[ABOUT THIS EXERCISE]: Restate each entry word for word. Keep every detail intact.

[DATA RECORDS]:

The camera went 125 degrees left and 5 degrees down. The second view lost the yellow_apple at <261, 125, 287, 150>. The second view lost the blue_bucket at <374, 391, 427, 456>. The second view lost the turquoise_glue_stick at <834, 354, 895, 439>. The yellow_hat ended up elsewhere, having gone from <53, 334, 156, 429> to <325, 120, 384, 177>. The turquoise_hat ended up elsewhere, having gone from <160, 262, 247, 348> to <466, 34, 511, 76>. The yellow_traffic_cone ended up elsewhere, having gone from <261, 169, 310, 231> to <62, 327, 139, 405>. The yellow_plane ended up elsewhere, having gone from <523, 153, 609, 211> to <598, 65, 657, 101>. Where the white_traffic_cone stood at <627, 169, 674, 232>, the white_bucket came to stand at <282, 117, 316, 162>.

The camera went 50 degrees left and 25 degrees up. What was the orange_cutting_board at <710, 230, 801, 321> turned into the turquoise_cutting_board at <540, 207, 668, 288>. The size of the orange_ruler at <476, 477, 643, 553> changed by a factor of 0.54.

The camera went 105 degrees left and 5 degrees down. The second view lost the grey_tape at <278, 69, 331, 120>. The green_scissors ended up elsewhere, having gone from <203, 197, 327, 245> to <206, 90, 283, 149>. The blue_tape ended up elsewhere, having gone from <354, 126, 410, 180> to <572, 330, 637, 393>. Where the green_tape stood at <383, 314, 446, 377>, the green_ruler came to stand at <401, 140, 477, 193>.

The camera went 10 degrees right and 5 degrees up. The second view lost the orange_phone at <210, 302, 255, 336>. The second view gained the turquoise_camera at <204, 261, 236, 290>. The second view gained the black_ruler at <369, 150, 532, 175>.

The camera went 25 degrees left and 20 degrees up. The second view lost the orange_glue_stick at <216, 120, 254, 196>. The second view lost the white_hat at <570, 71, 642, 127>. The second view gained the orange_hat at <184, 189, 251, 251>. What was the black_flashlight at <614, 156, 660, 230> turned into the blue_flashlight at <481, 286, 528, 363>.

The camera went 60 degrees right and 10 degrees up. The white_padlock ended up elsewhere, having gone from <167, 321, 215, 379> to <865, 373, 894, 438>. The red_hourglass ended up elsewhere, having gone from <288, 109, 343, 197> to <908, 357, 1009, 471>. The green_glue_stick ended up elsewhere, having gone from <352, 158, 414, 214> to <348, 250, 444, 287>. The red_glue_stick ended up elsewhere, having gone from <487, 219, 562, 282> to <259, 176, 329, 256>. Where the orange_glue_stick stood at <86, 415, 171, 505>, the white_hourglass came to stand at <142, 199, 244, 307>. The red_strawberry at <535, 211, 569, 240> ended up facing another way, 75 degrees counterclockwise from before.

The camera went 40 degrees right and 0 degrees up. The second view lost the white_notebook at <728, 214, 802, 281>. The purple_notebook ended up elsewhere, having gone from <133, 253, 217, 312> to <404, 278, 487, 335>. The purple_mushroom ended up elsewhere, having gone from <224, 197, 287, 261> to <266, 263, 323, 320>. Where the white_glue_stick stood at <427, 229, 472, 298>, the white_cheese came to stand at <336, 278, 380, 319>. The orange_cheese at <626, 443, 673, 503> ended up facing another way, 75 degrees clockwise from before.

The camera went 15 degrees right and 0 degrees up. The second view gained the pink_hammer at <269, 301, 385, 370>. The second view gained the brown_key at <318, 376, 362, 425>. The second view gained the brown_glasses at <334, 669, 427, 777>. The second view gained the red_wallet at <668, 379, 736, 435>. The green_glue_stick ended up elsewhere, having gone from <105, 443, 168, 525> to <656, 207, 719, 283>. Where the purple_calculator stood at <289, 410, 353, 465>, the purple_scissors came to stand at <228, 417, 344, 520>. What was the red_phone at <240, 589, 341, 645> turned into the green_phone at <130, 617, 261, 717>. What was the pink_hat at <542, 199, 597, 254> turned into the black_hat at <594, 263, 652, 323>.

[SOLUTION FOR THIS EXERCISE]:
The camera went 125 degrees left and 5 degrees down. The second view lost the yellow_apple at <261, 125, 287, 150>. The second view lost the blue_bucket at <374, 391, 427, 456>. The second view lost the turquoise_glue_stick at <834, 354, 895, 439>. The yellow_hat ended up elsewhere, having gone from <53, 334, 156, 429> to <325, 120, 384, 177>. The turquoise_hat ended up elsewhere, having gone from <160, 262, 247, 348> to <466, 34, 511, 76>. The yellow_traffic_cone ended up elsewhere, having gone from <261, 169, 310, 231> to <62, 327, 139, 405>. The yellow_plane ended up elsewhere, having gone from <523, 153, 609, 211> to <598, 65, 657, 101>. Where the white_traffic_cone stood at <627, 169, 674, 232>, the white_bucket came to stand at <282, 117, 316, 162>.

The camera went 50 degrees left and 25 degrees up. What was the orange_cutting_board at <710, 230, 801, 321> turned into the turquoise_cutting_board at <540, 207, 668, 288>. The size of the orange_ruler at <476, 477, 643, 553> changed by a factor of 0.54.

The camera went 105 degrees left and 5 degrees down. The second view lost the grey_tape at <278, 69, 331, 120>. The green_scissors ended up elsewhere, having gone from <203, 197, 327, 245> to <206, 90, 283, 149>. The blue_tape ended up elsewhere, having gone from <354, 126, 410, 180> to <572, 330, 637, 393>. Where the green_tape stood at <383, 314, 446, 377>, the green_ruler came to stand at <401, 140, 477, 193>.

The camera went 10 degrees right and 5 degrees up. The second view lost the orange_phone at <210, 302, 255, 336>. The second view gained the turquoise_camera at <204, 261, 236, 290>. The second view gained the black_ruler at <369, 150, 532, 175>.

The camera went 25 degrees left and 20 degrees up. The second view lost the orange_glue_stick at <216, 120, 254, 196>. The second view lost the white_hat at <570, 71, 642, 127>. The second view gained the orange_hat at <184, 189, 251, 251>. What was the black_flashlight at <614, 156, 660, 230> turned into the blue_flashlight at <481, 286, 528, 363>.

The camera went 60 degrees right and 10 degrees up. The white_padlock ended up elsewhere, having gone from <167, 321, 215, 379> to <865, 373, 894, 438>. The red_hourglass ended up elsewhere, having gone from <288, 109, 343, 197> to <908, 357, 1009, 471>. The green_glue_stick ended up elsewhere, having gone from <352, 158, 414, 214> to <348, 250, 444, 287>. The red_glue_stick ended up elsewhere, having gone from <487, 219, 562, 282> to <259, 176, 329, 256>. Where the orange_glue_stick stood at <86, 415, 171, 505>, the white_hourglass came to stand at <142, 199, 244, 307>. The red_strawberry at <535, 211, 569, 240> ended up facing another way, 75 degrees counterclockwise from before.

The camera went 40 degrees right and 0 degrees up. The second view lost the white_notebook at <728, 214, 802, 281>. The purple_notebook ended up elsewhere, having gone from <133, 253, 217, 312> to <404, 278, 487, 335>. The purple_mushroom ended up elsewhere, having gone from <224, 197, 287, 261> to <266, 263, 323, 320>. Where the white_glue_stick stood at <427, 229, 472, 298>, the white_cheese came to stand at <336, 278, 380, 319>. The orange_cheese at <626, 443, 673, 503> ended up facing another way, 75 degrees clockwise from before.

The camera went 15 degrees right and 0 degrees up. The second view gained the pink_hammer at <269, 301, 385, 370>. The second view gained the brown_key at <318, 376, 362, 425>. The second view gained the brown_glasses at <334, 669, 427, 777>. The second view gained the red_wallet at <668, 379, 736, 435>. The green_glue_stick ended up elsewhere, having gone from <105, 443, 168, 525> to <656, 207, 719, 283>. Where the purple_calculator stood at <289, 410, 353, 465>, the purple_scissors came to stand at <228, 417, 344, 520>. What was the red_phone at <240, 589, 341, 645> turned into the green_phone at <130, 617, 261, 717>. What was the pink_hat at <542, 199, 597, 254> turned into the black_hat at <594, 263, 652, 323>.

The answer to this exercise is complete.